Data:
★ ★ ★ ★ ★ ★ ★

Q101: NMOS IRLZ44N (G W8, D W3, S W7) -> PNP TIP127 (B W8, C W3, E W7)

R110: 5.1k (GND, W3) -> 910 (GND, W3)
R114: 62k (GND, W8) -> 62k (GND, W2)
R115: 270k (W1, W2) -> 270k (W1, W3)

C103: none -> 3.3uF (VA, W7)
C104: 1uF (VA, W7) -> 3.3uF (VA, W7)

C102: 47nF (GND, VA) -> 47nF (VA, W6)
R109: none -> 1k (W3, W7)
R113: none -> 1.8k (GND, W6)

★ ★ ★ ★ ★ ★ ★

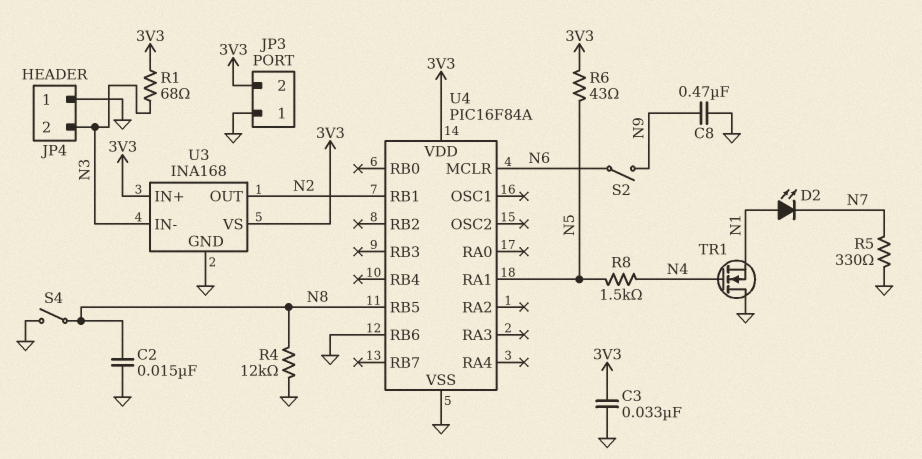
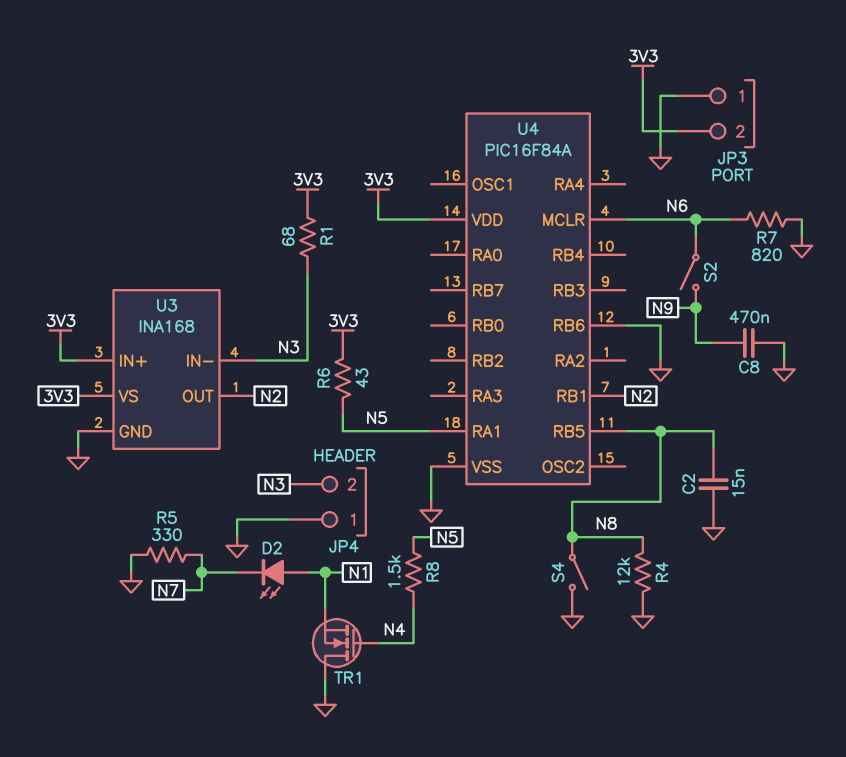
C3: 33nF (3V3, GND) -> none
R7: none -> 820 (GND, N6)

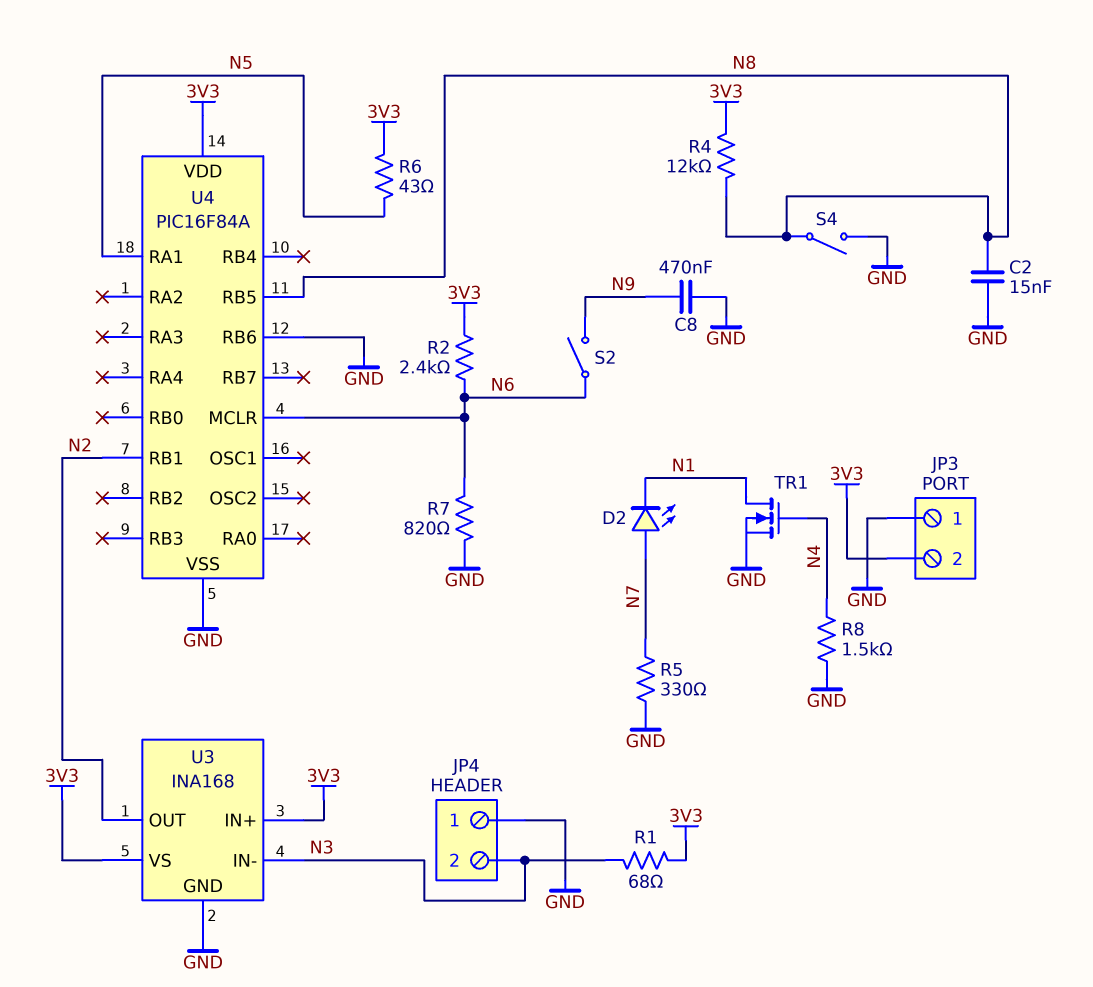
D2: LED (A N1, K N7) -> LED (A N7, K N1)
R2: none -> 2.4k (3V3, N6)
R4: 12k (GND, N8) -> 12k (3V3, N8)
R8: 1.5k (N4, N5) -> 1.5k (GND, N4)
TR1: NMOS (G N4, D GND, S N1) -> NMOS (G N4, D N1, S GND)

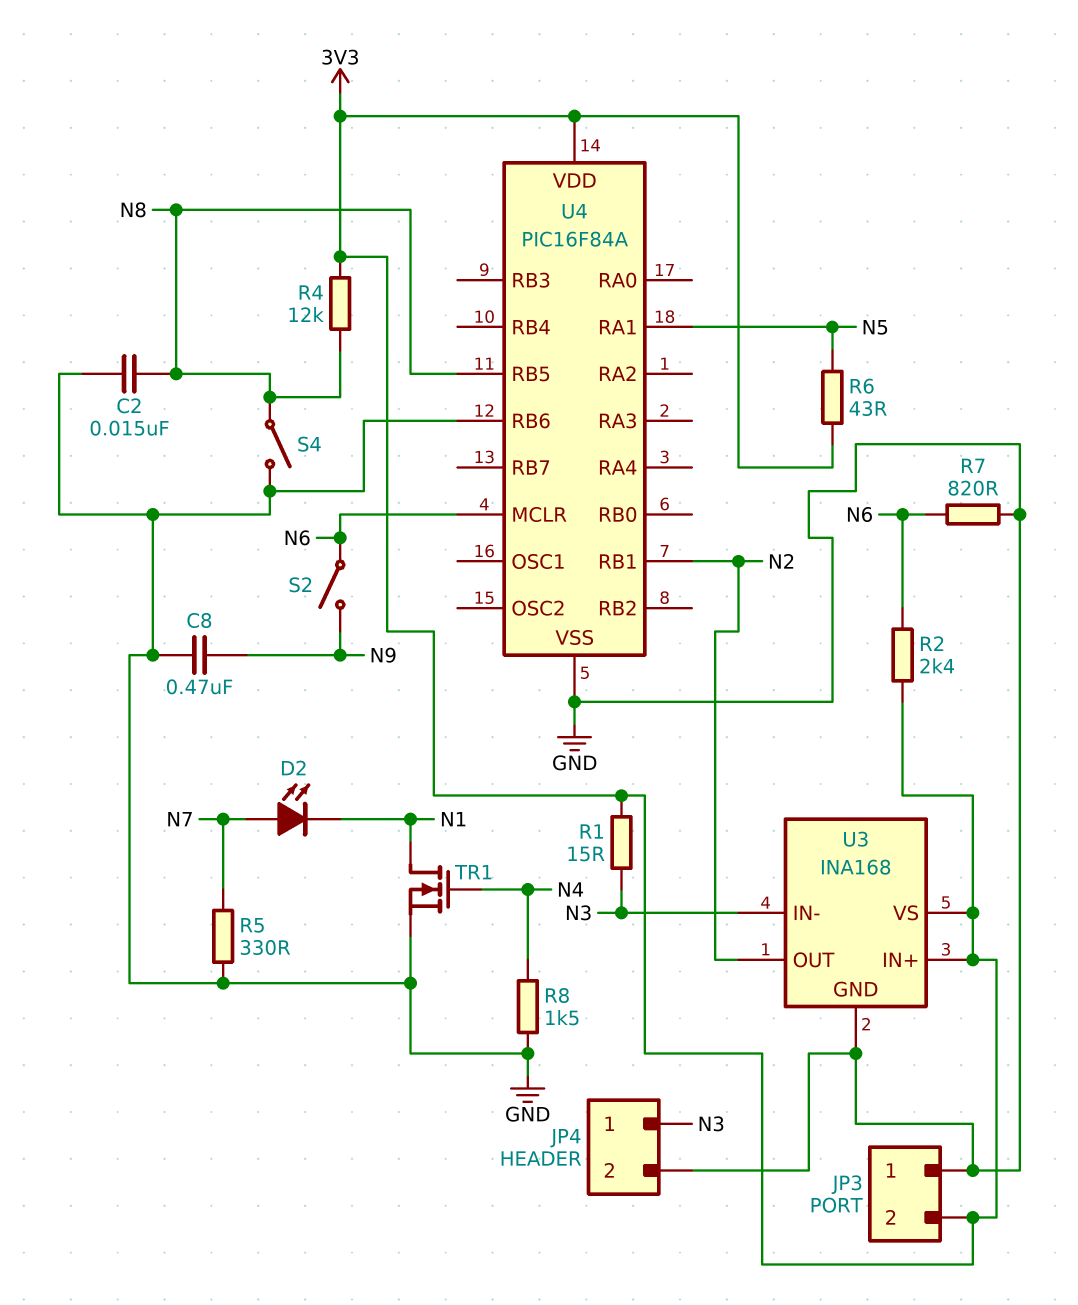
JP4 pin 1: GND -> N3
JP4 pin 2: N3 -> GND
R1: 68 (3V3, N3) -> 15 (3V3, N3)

★ ★ ★ ★ ★ ★ ★

Where does the word "none" appear in the material above? Copy every line that holds it.

C103: none -> 3.3uF (VA, W7)
R109: none -> 1k (W3, W7)
R113: none -> 1.8k (GND, W6)
C3: 33nF (3V3, GND) -> none
R7: none -> 820 (GND, N6)
R2: none -> 2.4k (3V3, N6)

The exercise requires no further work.